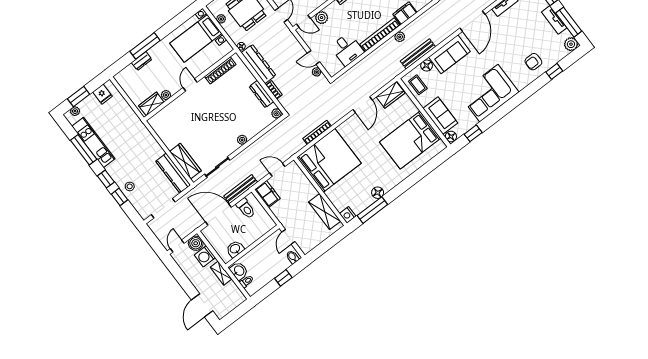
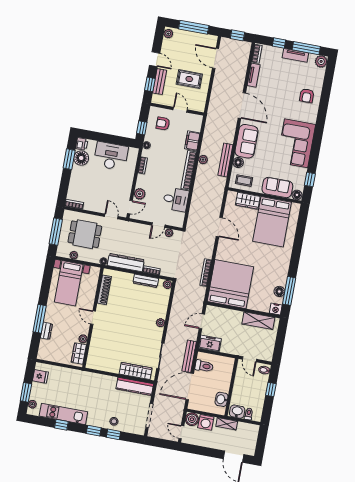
window: (554, 71) -> (326, 90), removed
wardrobe: (391, 95) -> (248, 201), moved, turned 90
window: (84, 150) -> (61, 425), width x0.46
floor lamp: (378, 193) -> (279, 291), moved

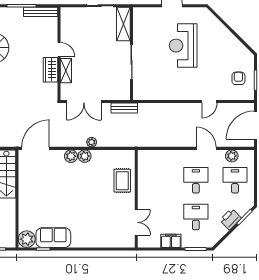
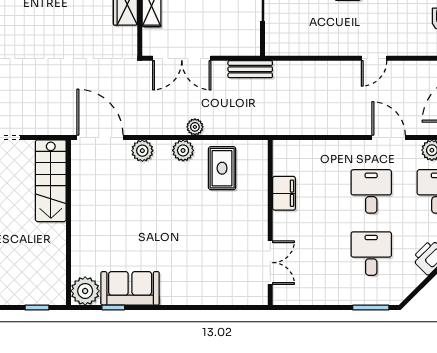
door: (209, 102) -> (374, 58), moved
door: (36, 148) -> (100, 137), hinge flipped
plant: (71, 156) -> (142, 151), moved
rug: (122, 181) -> (222, 168), moved
filing cabinet: (171, 241) -> (284, 193), moved, turned 90

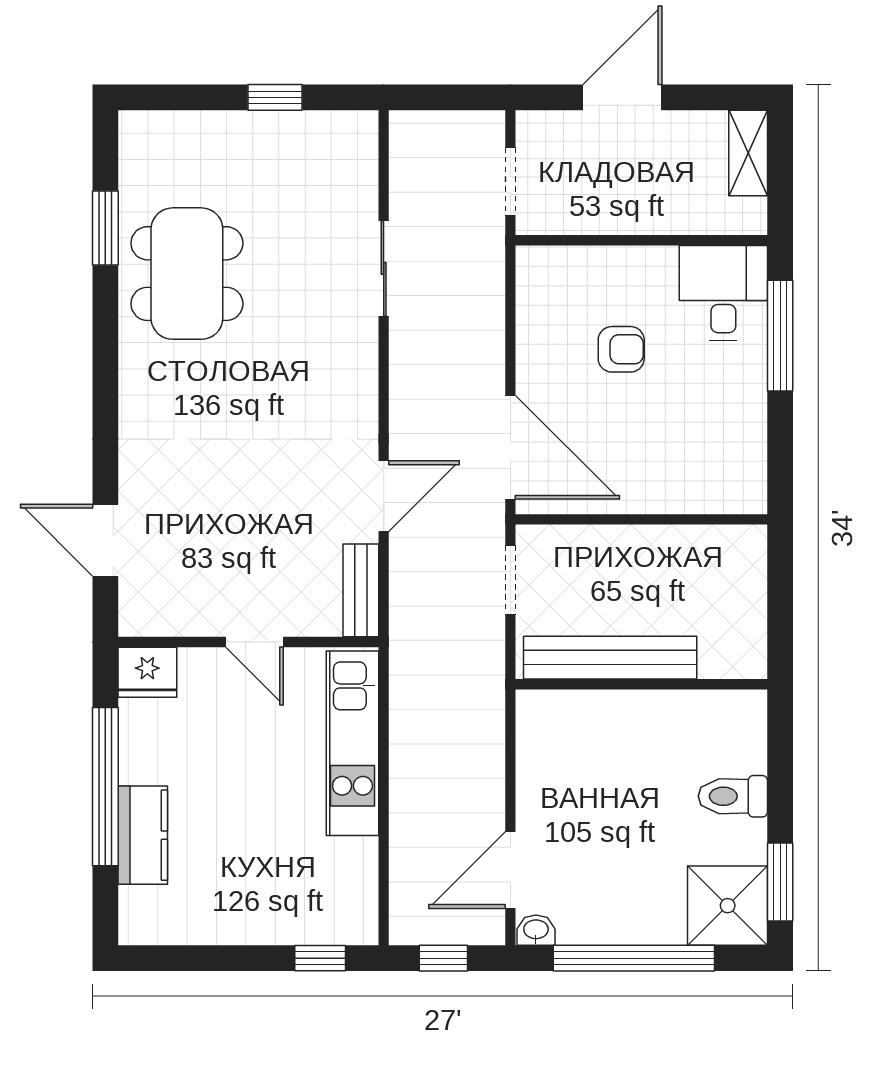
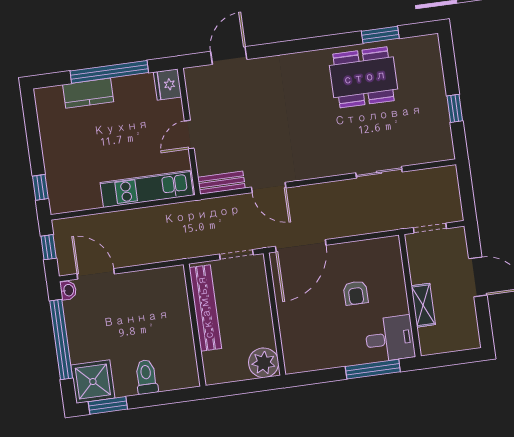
shelving: (748, 153) -> (423, 305), moved, turned 90
plant: (737, 555) -> (264, 363), added

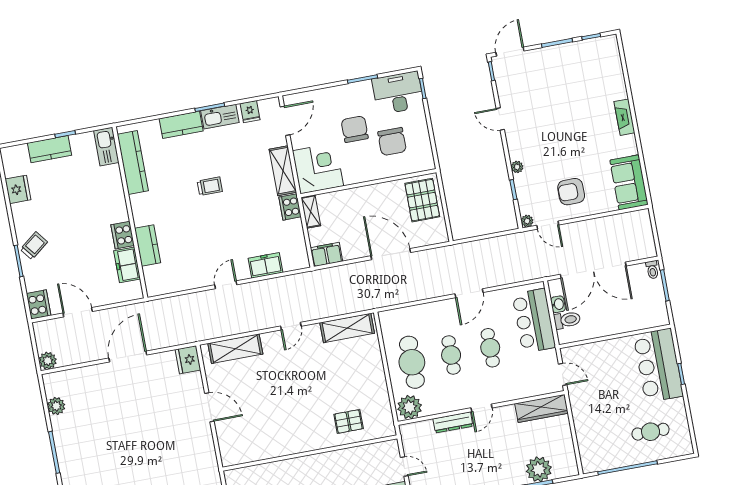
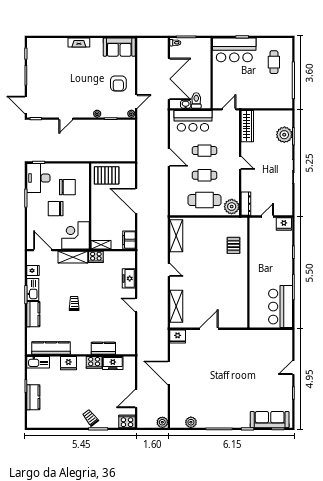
fridge: (18, 189) -> (68, 363), moved, turned 180
door: (391, 254) -> (136, 201), hinge flipped
dresser: (453, 422) -> (246, 204), moved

+ + + +

**PROBLEM STATEMENT**
Copy the lines above exactly, starting at the one with "wardrobe: (391, 95)" and ending at the one with "door: (36, 148) -> (100, 137), hinge flipped", both included. Leave out any pictures and add nothing else.

**SOLVED EXERCISE**
wardrobe: (391, 95) -> (248, 201), moved, turned 90
window: (84, 150) -> (61, 425), width x0.46
floor lamp: (378, 193) -> (279, 291), moved

door: (209, 102) -> (374, 58), moved
door: (36, 148) -> (100, 137), hinge flipped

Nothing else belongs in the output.